■ Dataset records ■
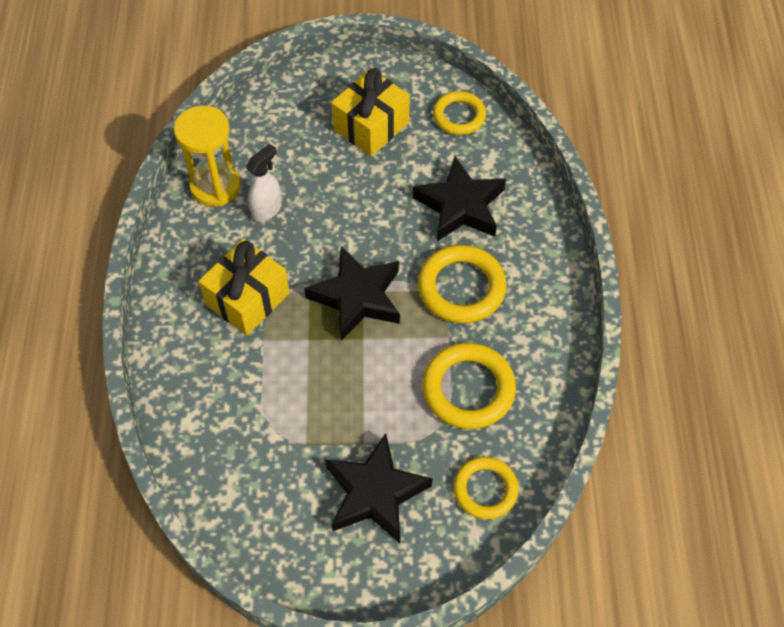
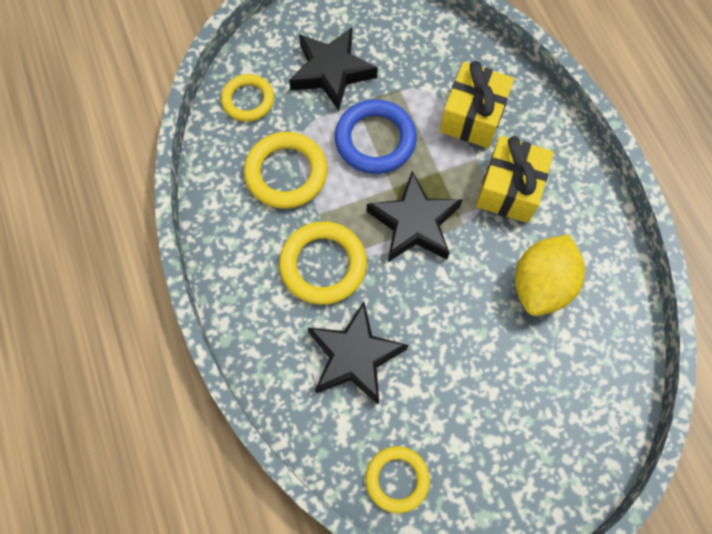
camera: 160 degrees right, 10 degrees up
yellow hourglass [174,105,241,207] -> none
white spray bottle [246,144,282,222] -> yellow lemon [515,235,585,316]
yellow gift [331,68,410,156] -> yellow gift moved to [440,61,514,148]
none -> blue ring [335,99,417,174]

■ Directive ■
Could you copy the data above exactly, leaving the pictures out?

■ Task solution ■
camera: 160 degrees right, 10 degrees up
yellow hourglass [174,105,241,207] -> none
white spray bottle [246,144,282,222] -> yellow lemon [515,235,585,316]
yellow gift [331,68,410,156] -> yellow gift moved to [440,61,514,148]
none -> blue ring [335,99,417,174]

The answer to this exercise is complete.